◆ TASK BRIEF
Reproduce every line in the records below word for word, leaving out the pictures.

********

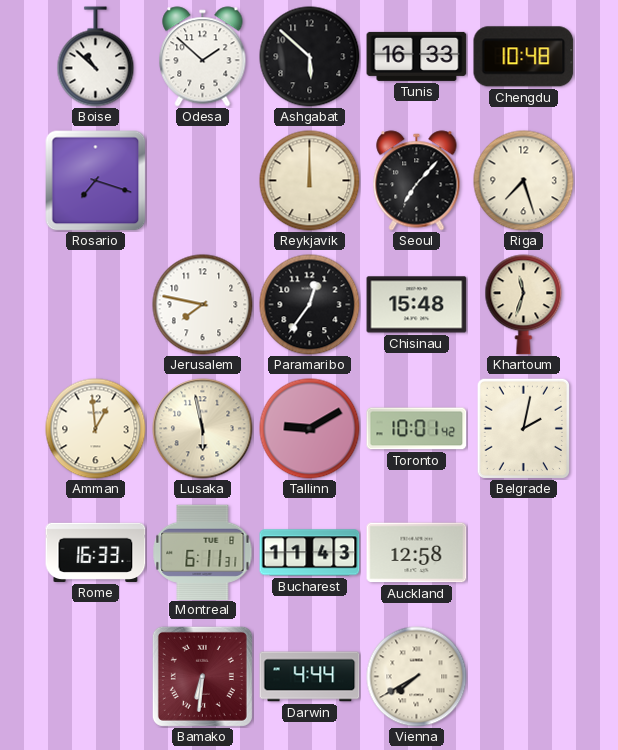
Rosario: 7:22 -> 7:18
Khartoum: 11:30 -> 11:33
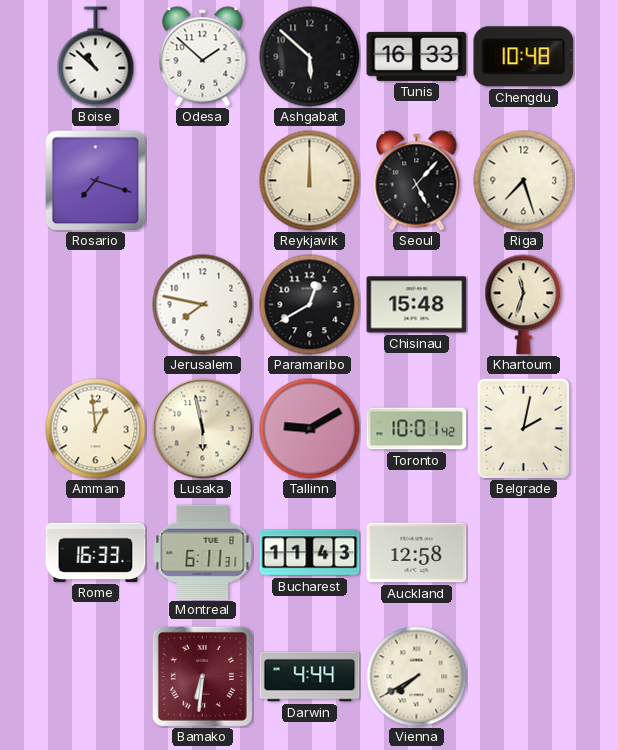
Seoul: 7:07 -> 5:07
Paramaribo: 12:36 -> 12:40
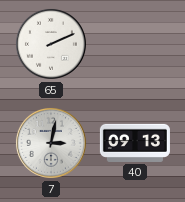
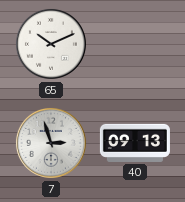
65: 2:11 -> 10:11
7: 3:02 -> 2:57
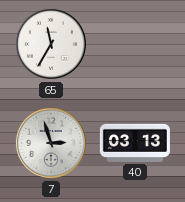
65: 10:11 -> 11:35
40: 09:13 -> 03:13
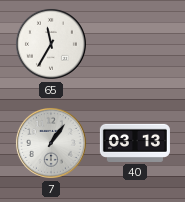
7: 2:57 -> 1:06
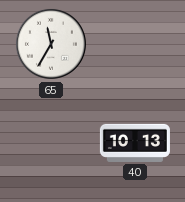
7: 1:06 -> none
40: 03:13 -> 10:13
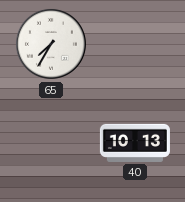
65: 11:35 -> 7:35
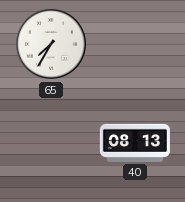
40: 10:13 -> 08:13
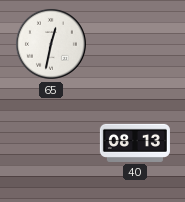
65: 7:35 -> 12:32
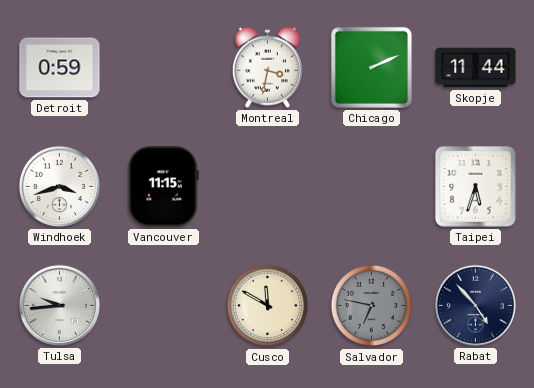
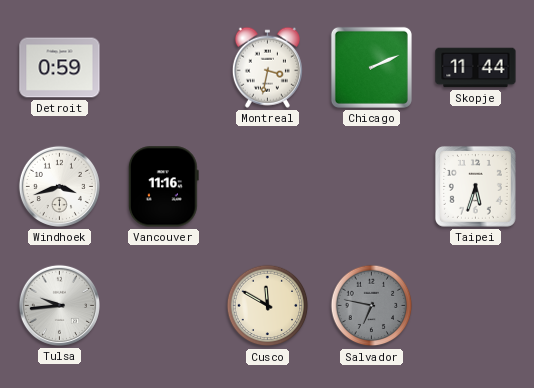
Vancouver: 11:15 -> 11:16
Rabat: 4:53 -> none
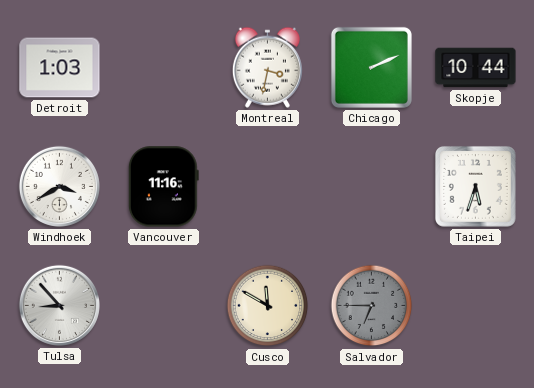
Detroit: 0:59 -> 1:03
Skopje: 11:44 -> 10:44
Windhoek: 3:42 -> 3:40
Tulsa: 9:44 -> 8:53
Salvador: 6:47 -> 6:45
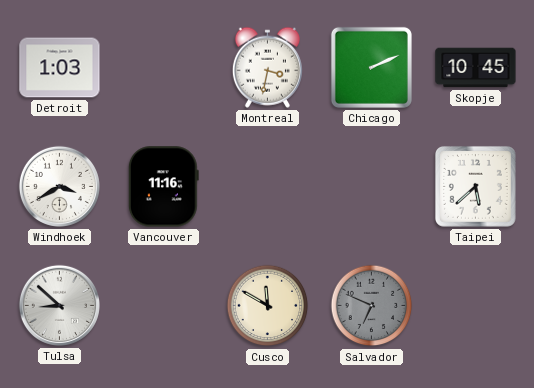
Skopje: 10:44 -> 10:45
Taipei: 5:33 -> 5:38
Tulsa: 8:53 -> 8:52
Salvador: 6:45 -> 6:49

********

◆ TASK RESULT
Rosario: 7:22 -> 7:18
Khartoum: 11:30 -> 11:33
Seoul: 7:07 -> 5:07
Paramaribo: 12:36 -> 12:40
65: 2:11 -> 10:11
7: 3:02 -> 2:57
65: 10:11 -> 11:35
40: 09:13 -> 03:13
7: 2:57 -> 1:06
7: 1:06 -> none
40: 03:13 -> 10:13
65: 11:35 -> 7:35
40: 10:13 -> 08:13
65: 7:35 -> 12:32
Vancouver: 11:15 -> 11:16
Rabat: 4:53 -> none
Detroit: 0:59 -> 1:03
Skopje: 11:44 -> 10:44
Windhoek: 3:42 -> 3:40
Tulsa: 9:44 -> 8:53
Salvador: 6:47 -> 6:45
Skopje: 10:44 -> 10:45
Taipei: 5:33 -> 5:38
Tulsa: 8:53 -> 8:52
Salvador: 6:45 -> 6:49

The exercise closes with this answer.